For every line in the entries that contains "black", show the whole line.

^^^^^^^^

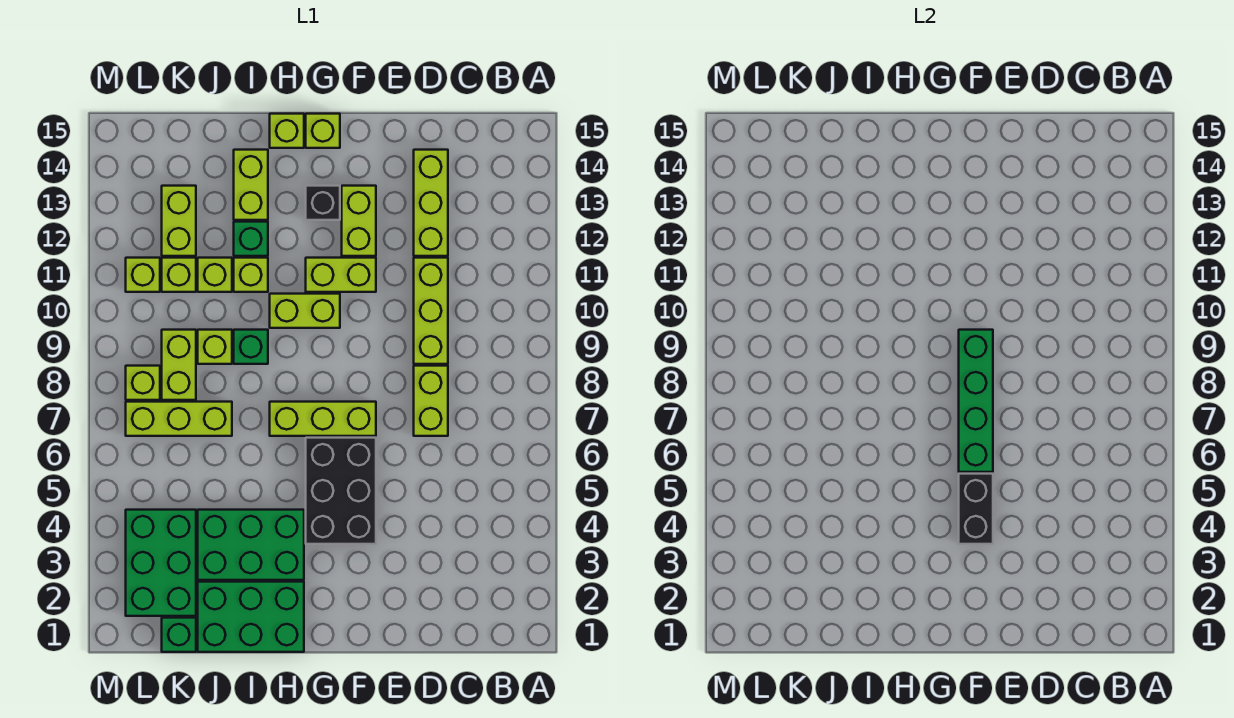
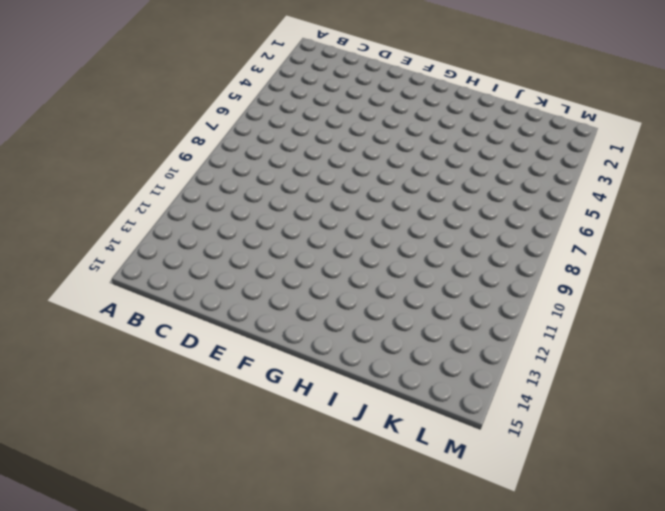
none -> lime brick D7:D8 level 1
none -> lime brick D9:D11 level 1
none -> lime brick D12:D14 level 1

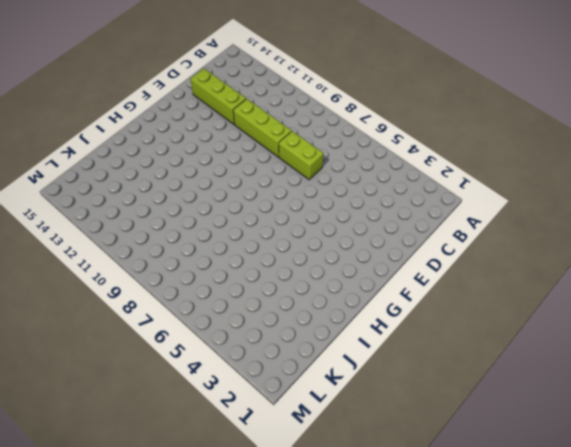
none -> black brick F4:G6 level 1
none -> lime brick F7:H7 level 1
none -> lime brick F11:G11 level 1

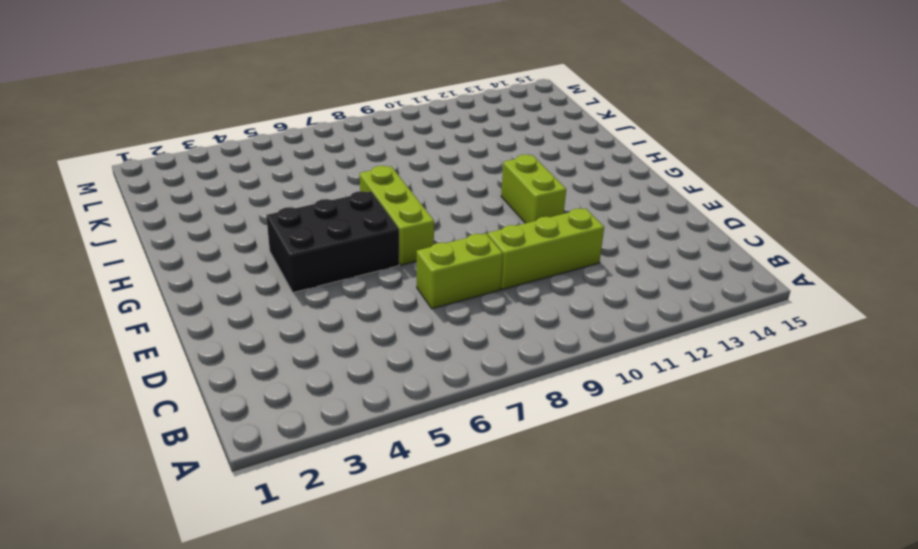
none -> lime brick D12:D14 level 1
none -> lime brick F12:F13 level 1
none -> lime brick G10:H10 level 1

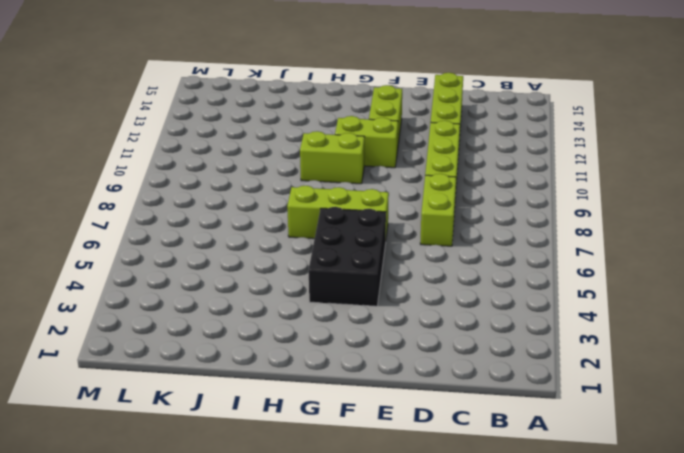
none -> black brick G13 level 1
none -> lime brick G15 level 1
none -> green brick H1:J2 level 1

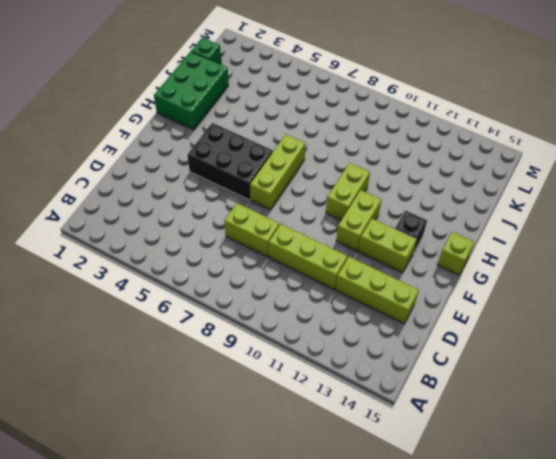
none -> green brick H3:J4 level 1
none -> lime brick H15 level 1
none -> green brick I9 level 1

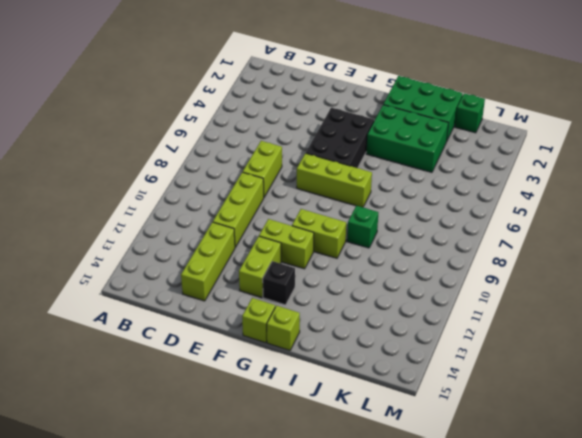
none -> lime brick I11 level 1
none -> green brick I12 level 1
none -> lime brick I13:I14 level 1

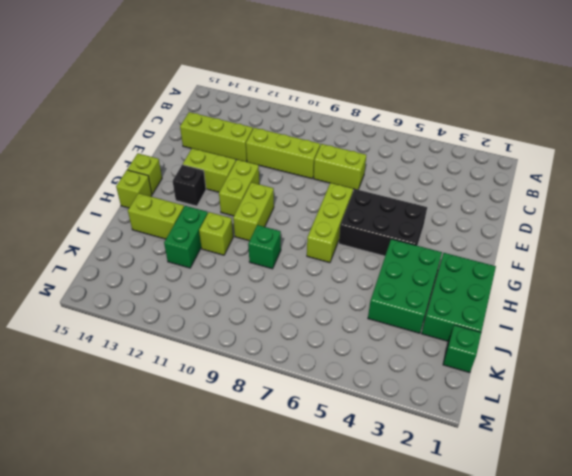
green brick I12:J12 level 1 -> green brick I12 level 1
none -> lime brick J7:L7 level 1
none -> lime brick J9 level 1
none -> lime brick J11 level 1

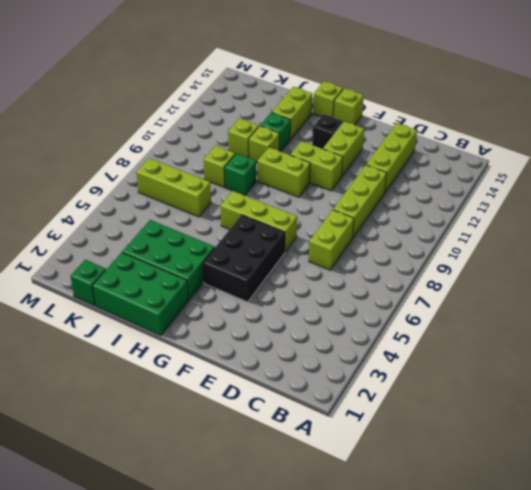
none -> green brick K2:L4 level 1
none -> lime brick K8:K9 level 1
none -> lime brick K11 level 1

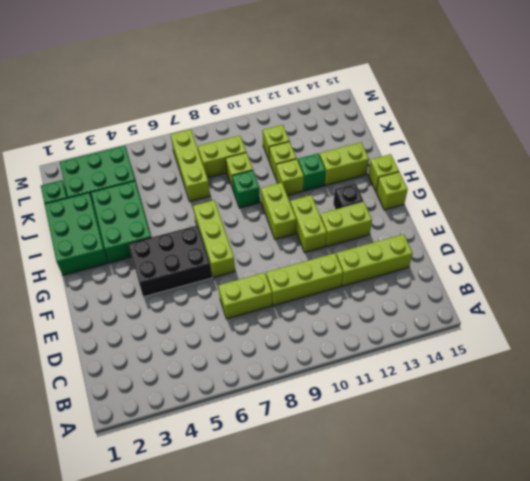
none -> lime brick K12:K13 level 1
none -> lime brick L8 level 1
none -> lime brick L11 level 1

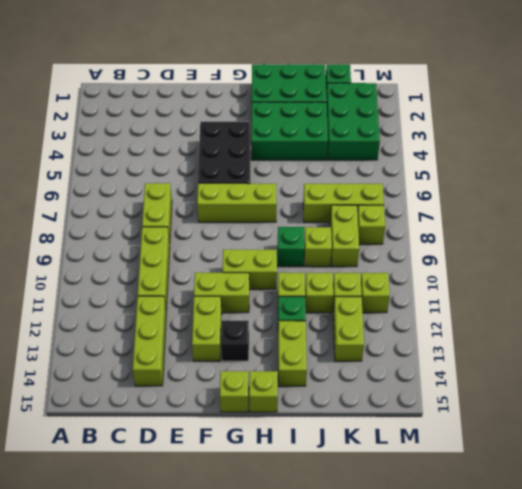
none -> black brick F4:F5 level 2
none -> green brick F6:F9 level 2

^^^^^^^^

### Exercise output
none -> black brick F4:G6 level 1
none -> black brick G13 level 1
none -> black brick F4:F5 level 2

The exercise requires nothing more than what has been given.